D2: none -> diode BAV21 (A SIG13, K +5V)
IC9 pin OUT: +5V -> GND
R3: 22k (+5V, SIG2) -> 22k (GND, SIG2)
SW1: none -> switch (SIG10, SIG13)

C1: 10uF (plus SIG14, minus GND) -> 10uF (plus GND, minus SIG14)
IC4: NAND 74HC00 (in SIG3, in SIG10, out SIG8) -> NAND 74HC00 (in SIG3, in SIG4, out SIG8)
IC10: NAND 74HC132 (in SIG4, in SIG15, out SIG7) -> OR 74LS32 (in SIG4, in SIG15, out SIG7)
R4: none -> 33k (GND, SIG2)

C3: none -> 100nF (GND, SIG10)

EXERCISE PROMPT: Say how many lines of the material above include the word "NAND", giving the number alone.

EXPECTED ANSWER: 2